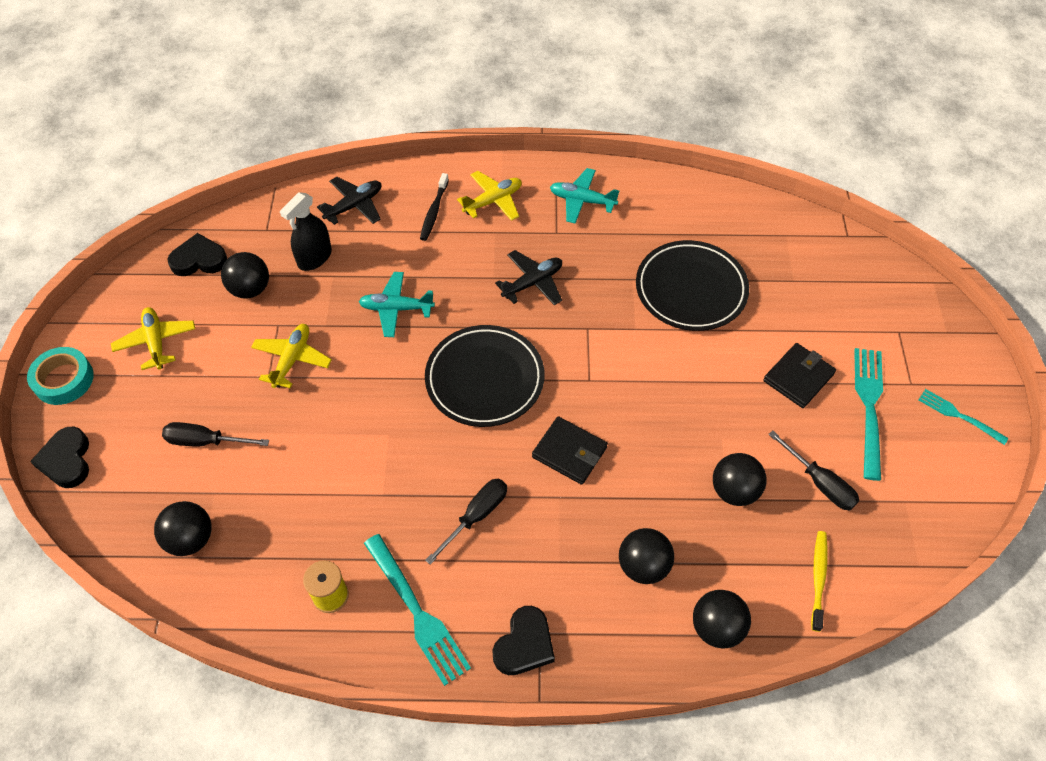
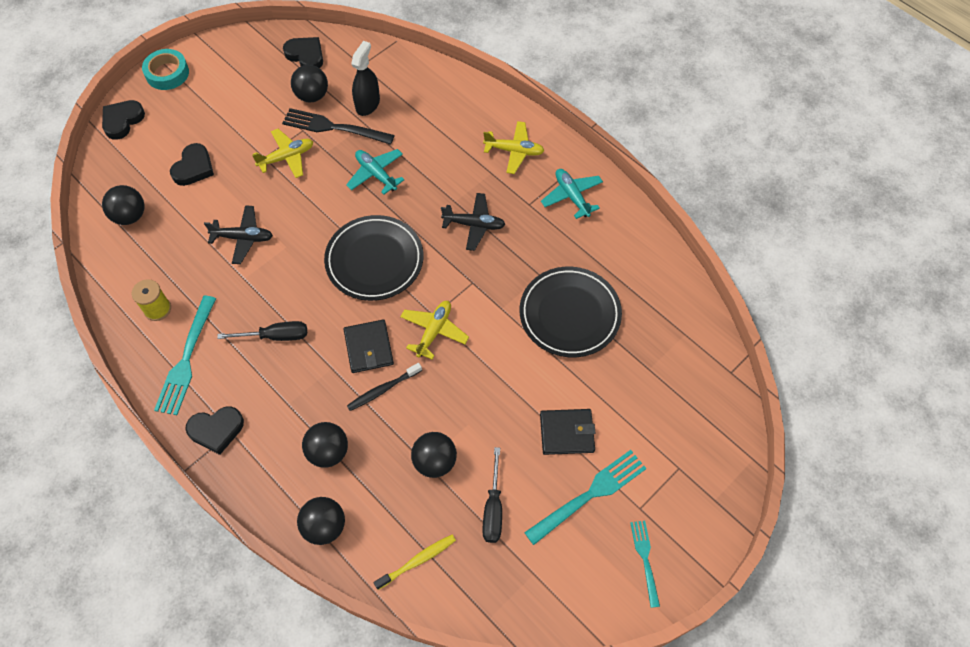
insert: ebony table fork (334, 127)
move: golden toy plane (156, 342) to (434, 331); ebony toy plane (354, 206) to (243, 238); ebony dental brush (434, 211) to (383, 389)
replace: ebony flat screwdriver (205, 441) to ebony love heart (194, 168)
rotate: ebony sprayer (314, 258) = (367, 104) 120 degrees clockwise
+ + + + + + +
● DIRECTIONS FOR THIS TASK
In the answer, the data should reappear exactly, with no pictures.

● OUTPUT OF THE TASK
insert: ebony table fork (334, 127)
move: golden toy plane (156, 342) to (434, 331); ebony toy plane (354, 206) to (243, 238); ebony dental brush (434, 211) to (383, 389)
replace: ebony flat screwdriver (205, 441) to ebony love heart (194, 168)
rotate: ebony sprayer (314, 258) = (367, 104) 120 degrees clockwise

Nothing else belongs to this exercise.